> **SUPPLIED RECORDS**:
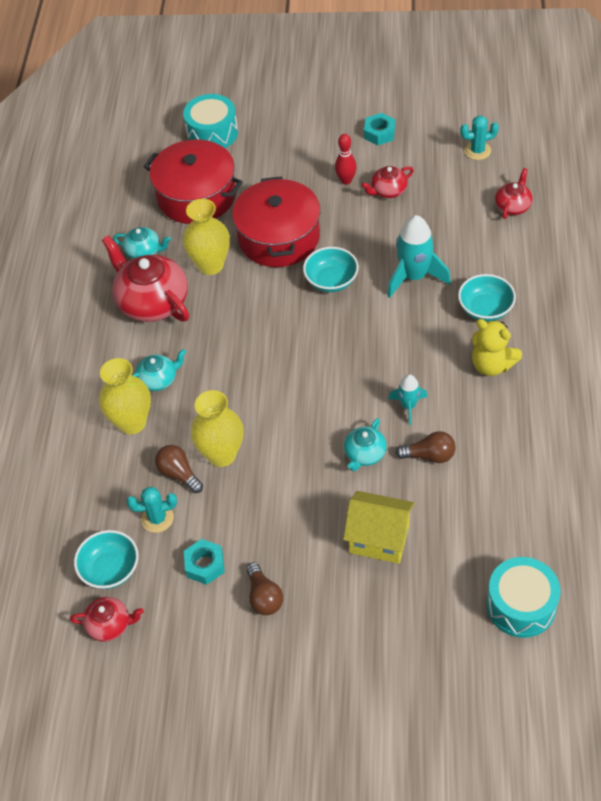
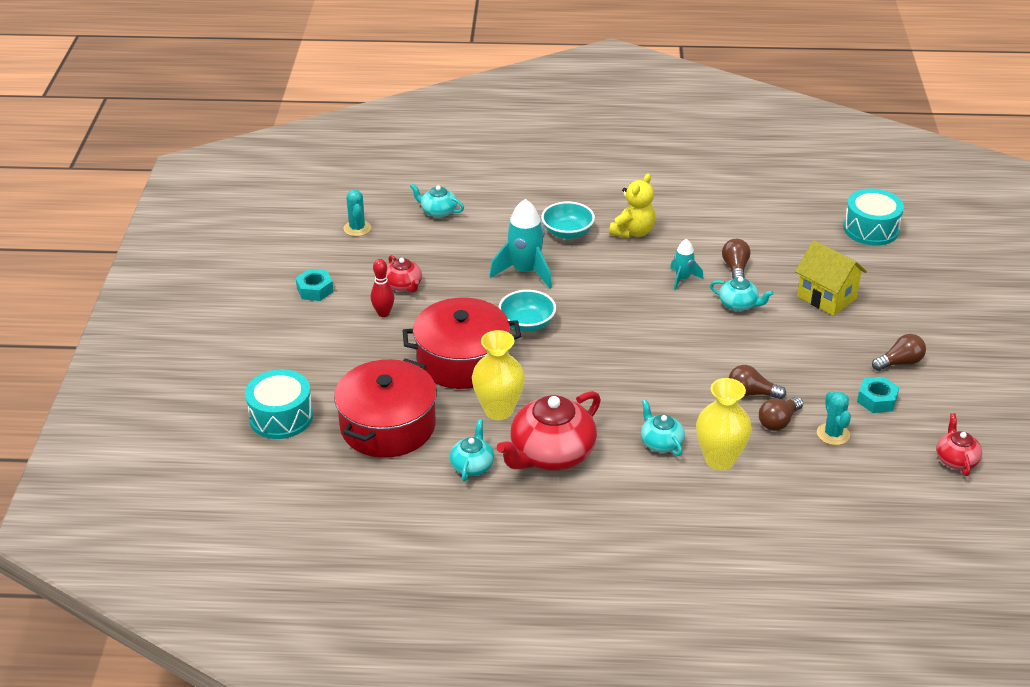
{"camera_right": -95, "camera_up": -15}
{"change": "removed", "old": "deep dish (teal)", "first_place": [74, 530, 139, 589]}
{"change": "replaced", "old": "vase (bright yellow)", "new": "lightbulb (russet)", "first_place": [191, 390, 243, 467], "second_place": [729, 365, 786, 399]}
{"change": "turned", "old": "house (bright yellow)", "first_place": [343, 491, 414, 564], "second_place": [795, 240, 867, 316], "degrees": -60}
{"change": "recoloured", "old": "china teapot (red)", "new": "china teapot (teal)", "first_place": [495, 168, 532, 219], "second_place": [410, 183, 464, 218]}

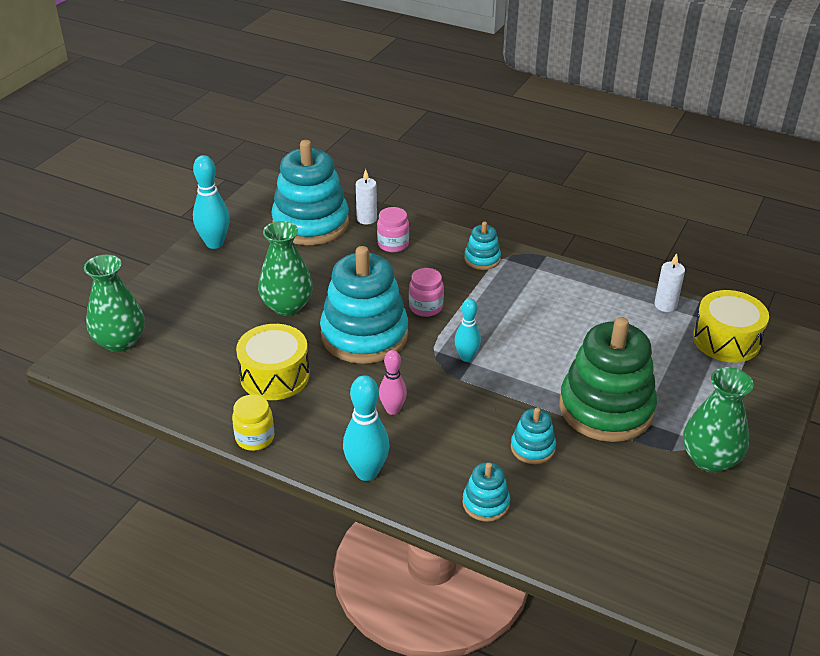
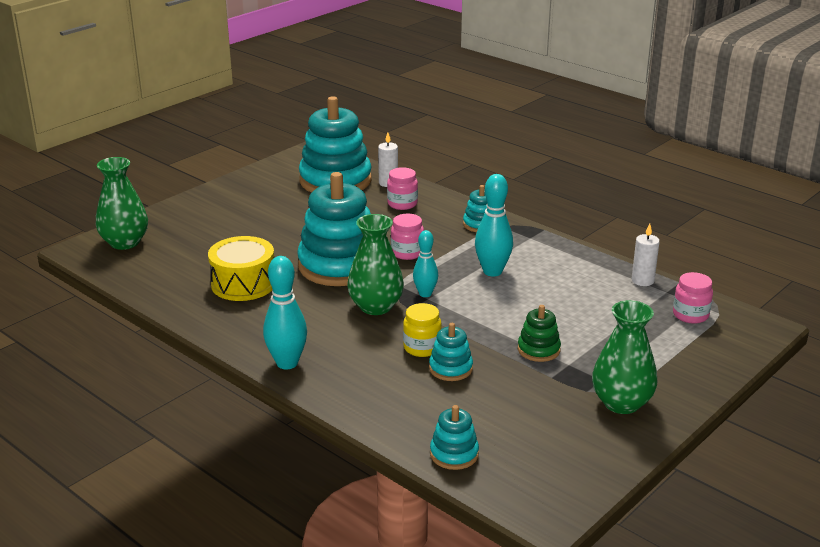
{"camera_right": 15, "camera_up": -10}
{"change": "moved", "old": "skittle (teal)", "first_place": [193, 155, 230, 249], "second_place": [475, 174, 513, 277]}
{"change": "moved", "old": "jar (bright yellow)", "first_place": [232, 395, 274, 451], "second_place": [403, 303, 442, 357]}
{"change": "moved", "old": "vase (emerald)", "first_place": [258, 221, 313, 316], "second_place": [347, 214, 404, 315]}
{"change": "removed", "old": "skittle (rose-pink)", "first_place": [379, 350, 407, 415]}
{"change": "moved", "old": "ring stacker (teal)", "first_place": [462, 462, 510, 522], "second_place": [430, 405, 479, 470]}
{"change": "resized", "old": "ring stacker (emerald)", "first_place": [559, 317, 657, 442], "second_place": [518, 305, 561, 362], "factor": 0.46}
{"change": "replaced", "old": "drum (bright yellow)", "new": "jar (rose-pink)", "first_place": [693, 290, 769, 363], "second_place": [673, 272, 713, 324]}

> **YOUR GOAL**: In which lines of the records does the word "vase" appear? Copy each of them.

> **OUTPUT OF THE EXERCISE**:
{"change": "replaced", "old": "vase (bright yellow)", "new": "lightbulb (russet)", "first_place": [191, 390, 243, 467], "second_place": [729, 365, 786, 399]}
{"change": "moved", "old": "vase (emerald)", "first_place": [258, 221, 313, 316], "second_place": [347, 214, 404, 315]}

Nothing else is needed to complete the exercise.